| Description of the task |
Don't include any picture when you restate the data word for word.

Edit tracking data
▼▼▼

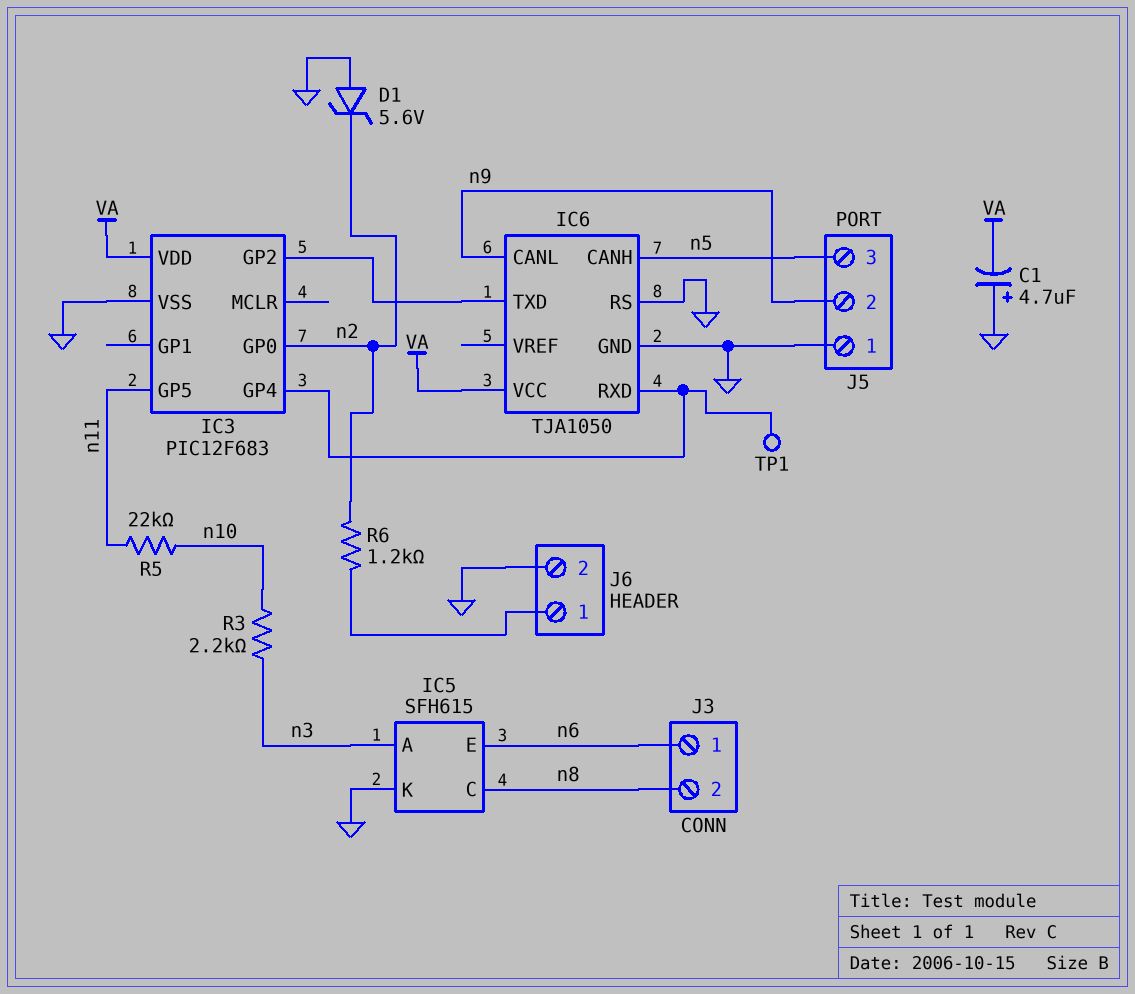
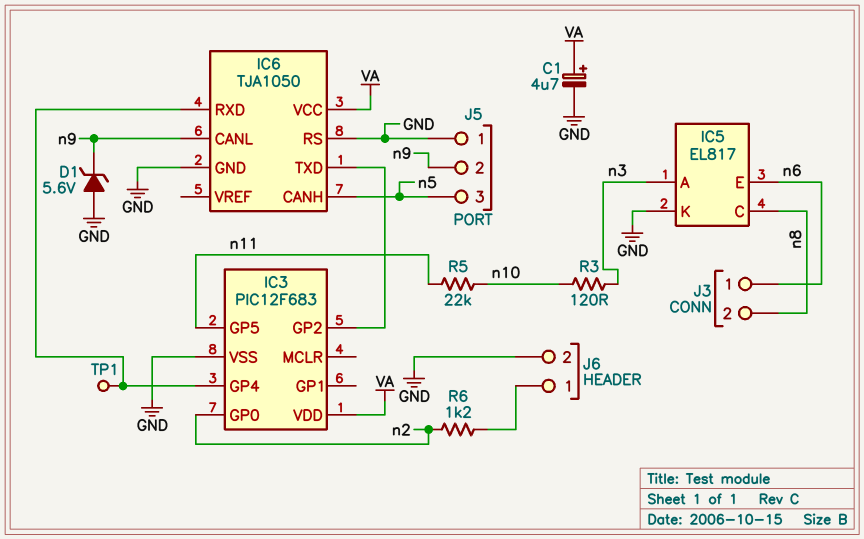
C1: 4.7uF (plus GND, minus VA) -> 4.7uF (plus VA, minus GND)
D1: zener 5.6V (A GND, K n2) -> zener 5.6V (A GND, K n9)
IC5: SFH615 -> EL817
R3: 2.2k (n3, n10) -> 120 (n3, n10)

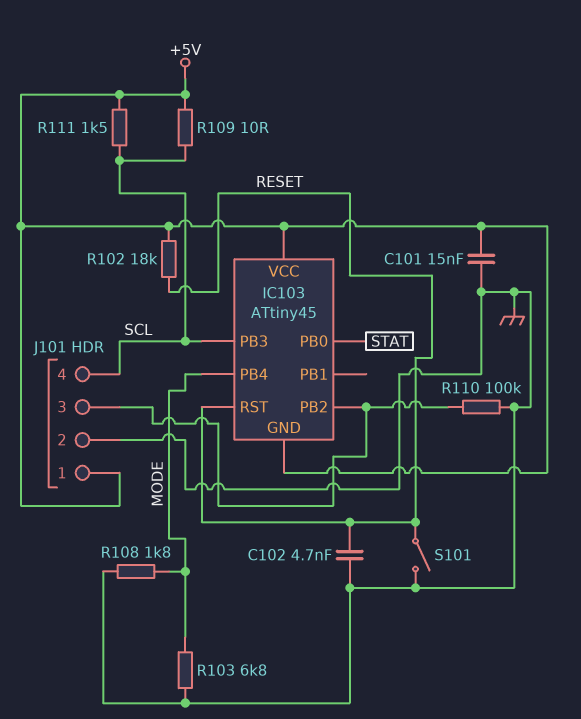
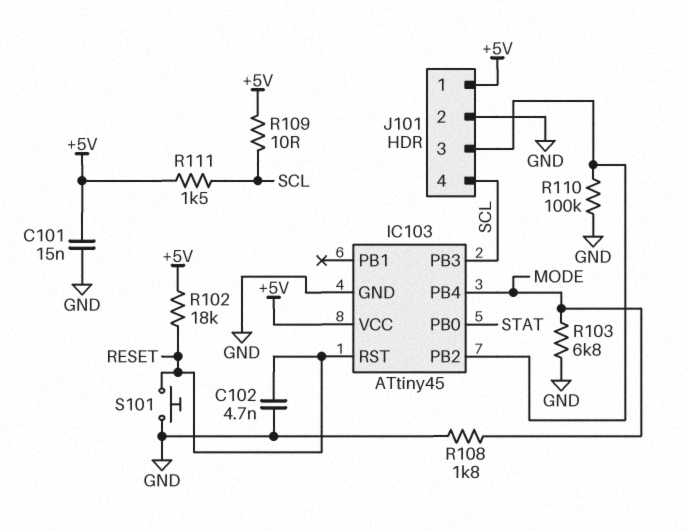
IC103 pin GND: +5V -> GND
S101: switch (GND, RESET) -> button (GND, RESET)

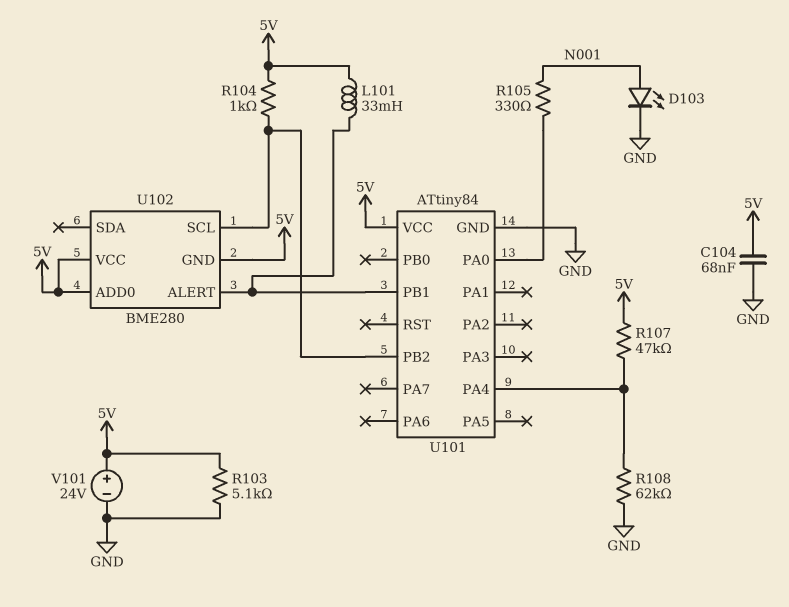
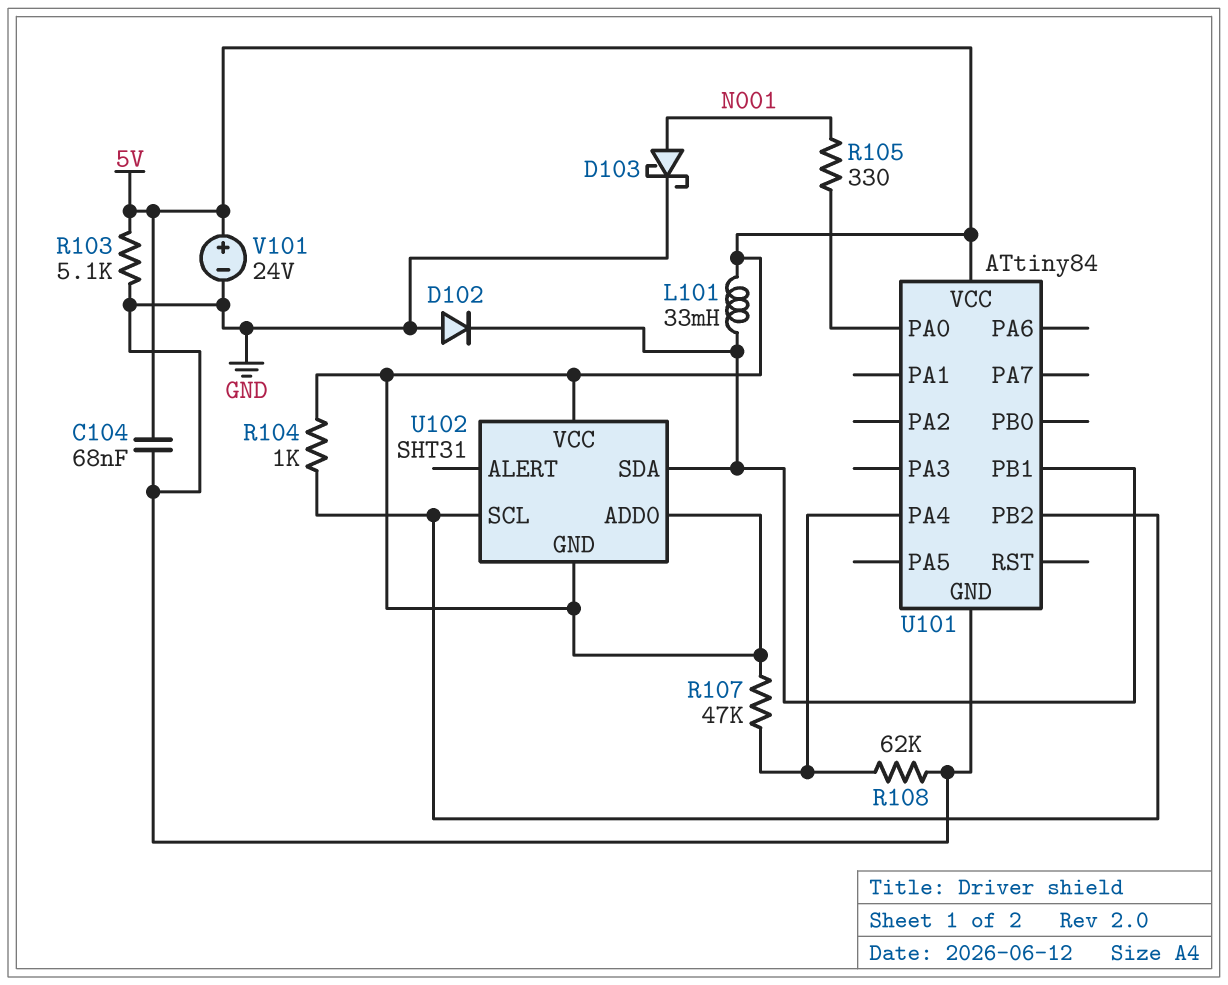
D102: none -> diode (A GND, K U101/PB1)
D103: LED (A N001, K GND) -> schottky (A N001, K GND)
U102: BME280 -> SHT31
U102 pin ALERT: U101/PB1 -> none
U102 pin SDA: none -> U101/PB1

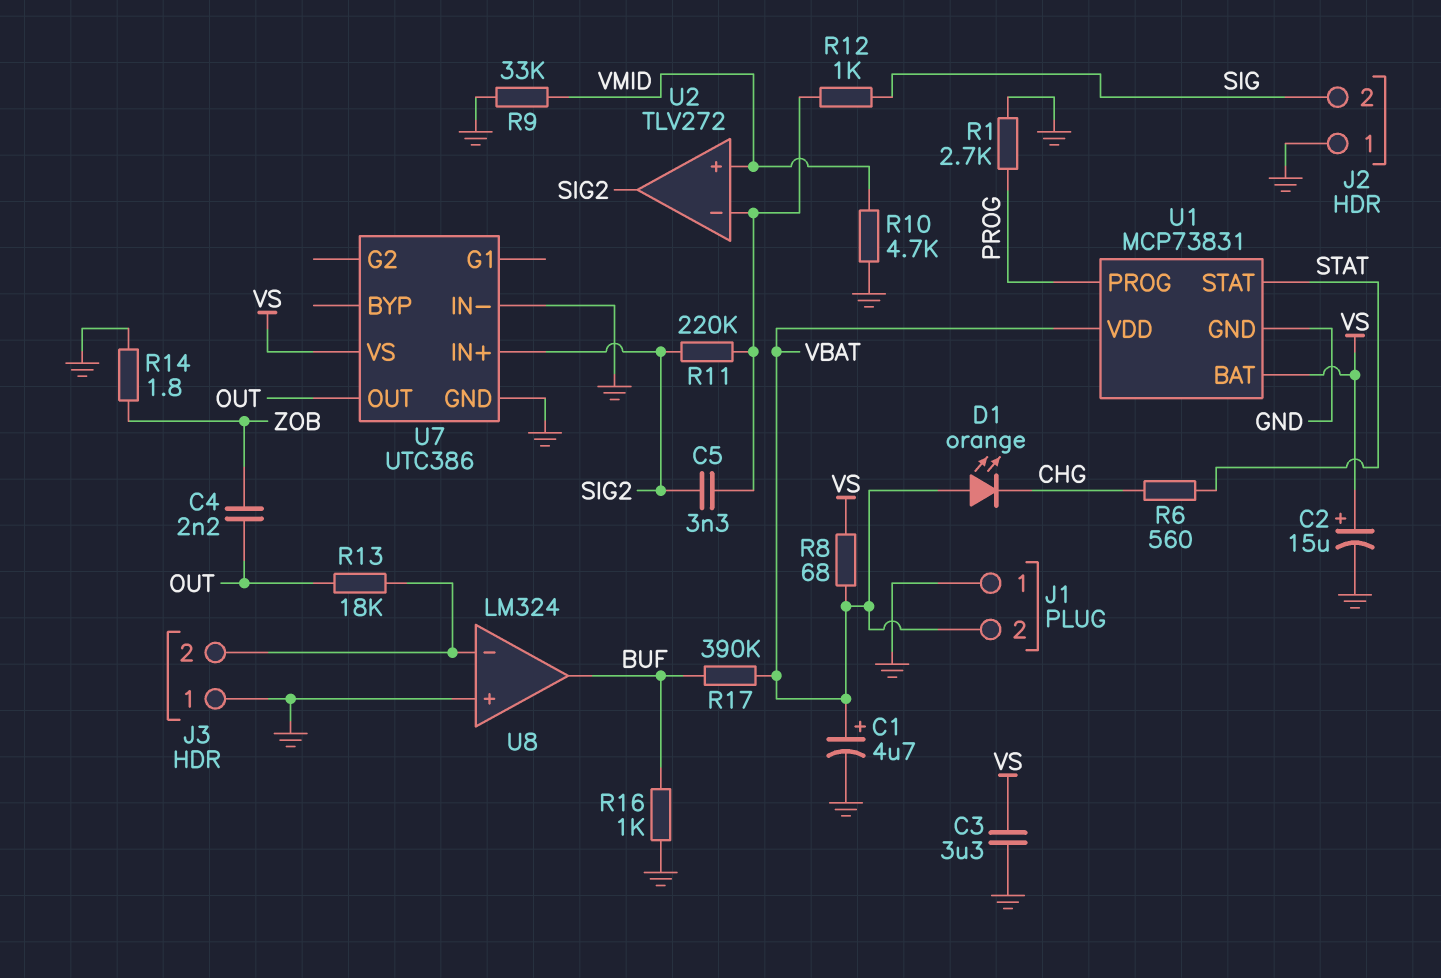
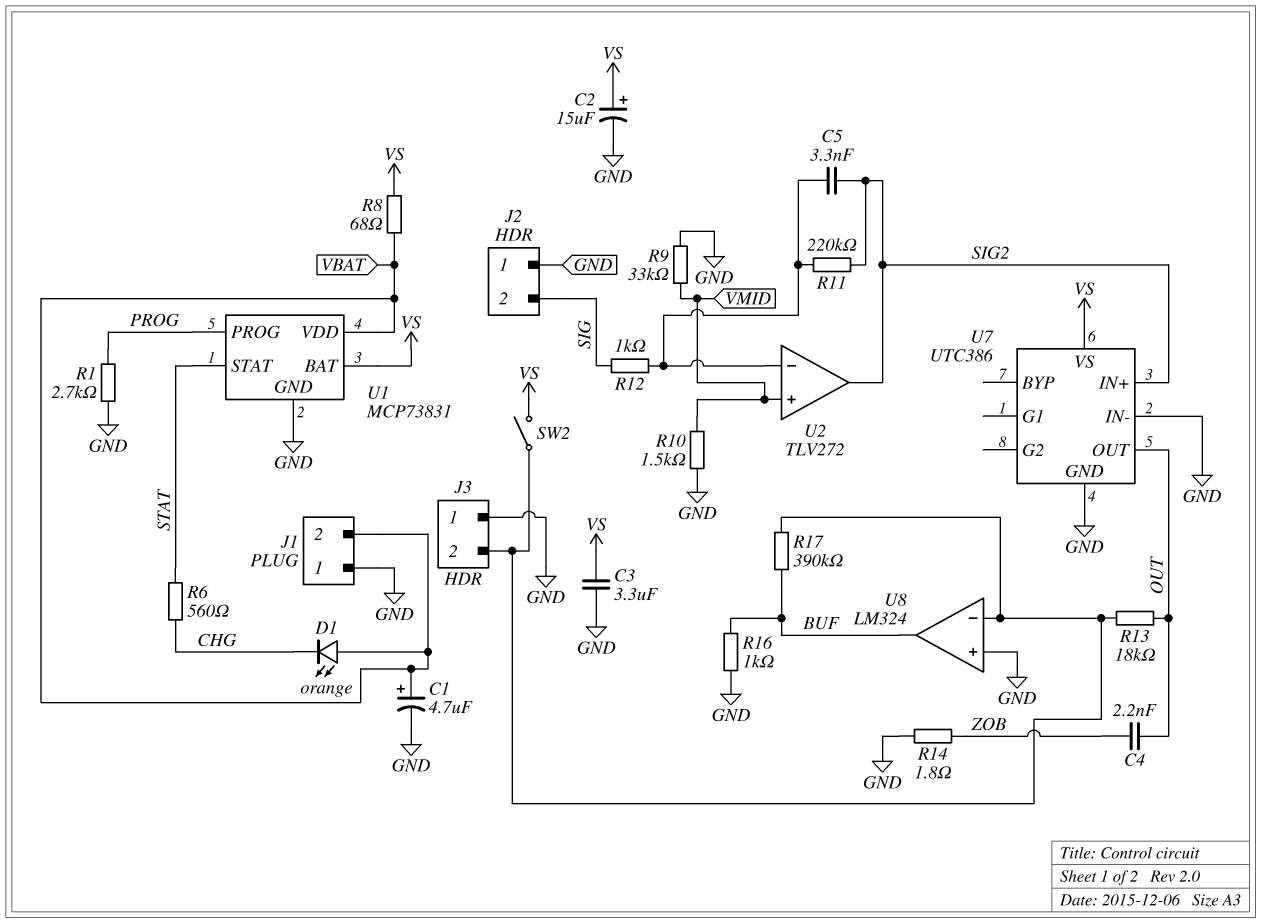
R10: 4.7k (GND, VMID) -> 1.5k (GND, VMID)
R17: 390k (BUF, VBAT) -> 390k (BUF, J3/2)
SW2: none -> switch (J3/2, VS)

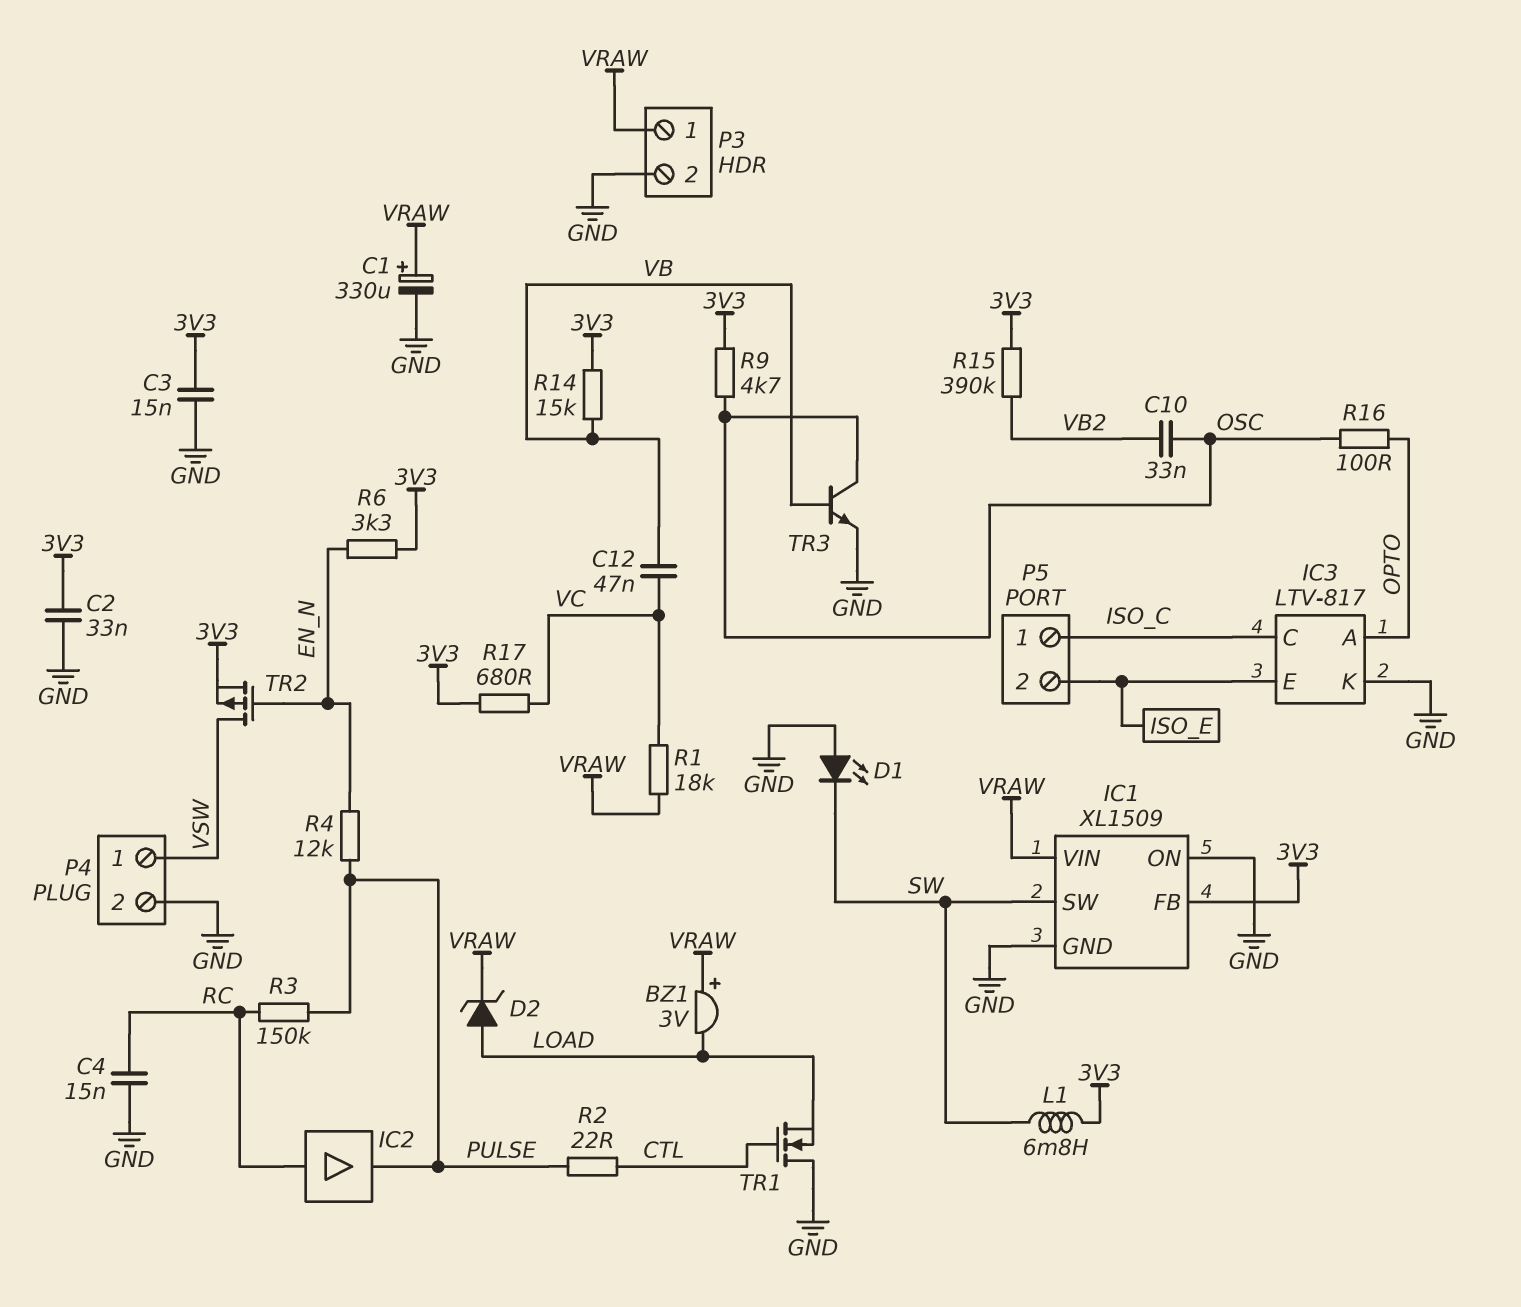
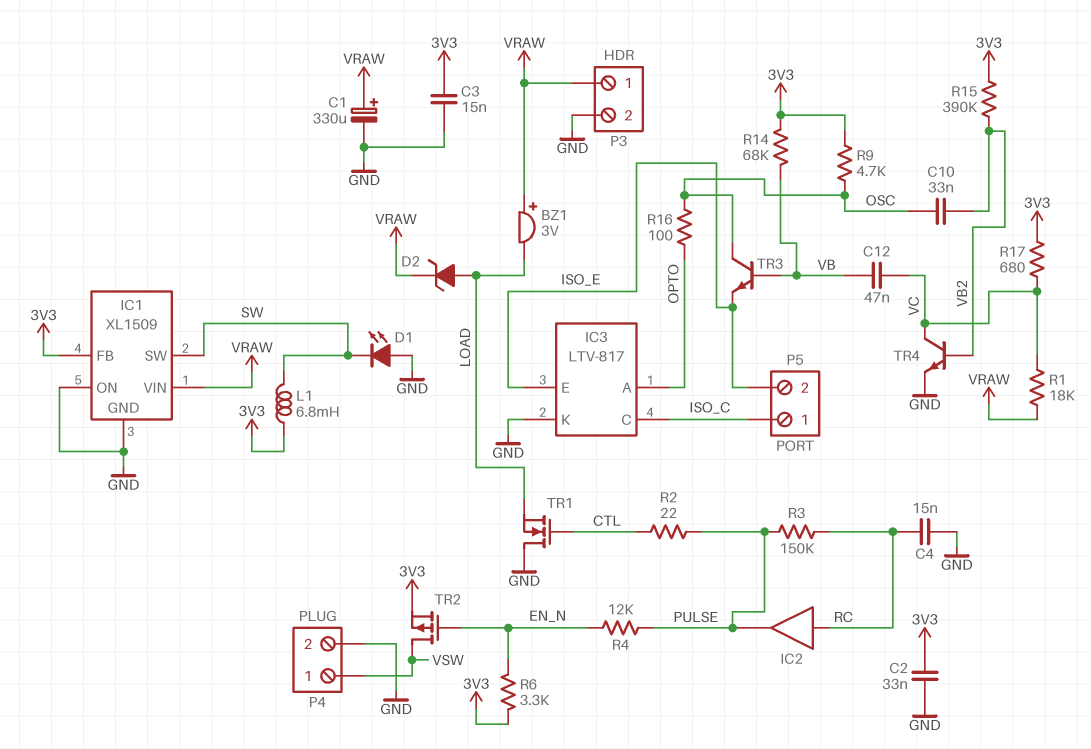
R14: 15k (3V3, VB) -> 68k (3V3, VB)
TR3: NPN (B VB, C OSC, E GND) -> NPN (B VB, C OSC, E ISO_E)
TR4: none -> NPN (B VB2, C VC, E GND)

▲▲▲

| Result below |
C1: 4.7uF (plus GND, minus VA) -> 4.7uF (plus VA, minus GND)
D1: zener 5.6V (A GND, K n2) -> zener 5.6V (A GND, K n9)
IC5: SFH615 -> EL817
R3: 2.2k (n3, n10) -> 120 (n3, n10)

IC103 pin GND: +5V -> GND
S101: switch (GND, RESET) -> button (GND, RESET)

D102: none -> diode (A GND, K U101/PB1)
D103: LED (A N001, K GND) -> schottky (A N001, K GND)
U102: BME280 -> SHT31
U102 pin ALERT: U101/PB1 -> none
U102 pin SDA: none -> U101/PB1

R10: 4.7k (GND, VMID) -> 1.5k (GND, VMID)
R17: 390k (BUF, VBAT) -> 390k (BUF, J3/2)
SW2: none -> switch (J3/2, VS)

R14: 15k (3V3, VB) -> 68k (3V3, VB)
TR3: NPN (B VB, C OSC, E GND) -> NPN (B VB, C OSC, E ISO_E)
TR4: none -> NPN (B VB2, C VC, E GND)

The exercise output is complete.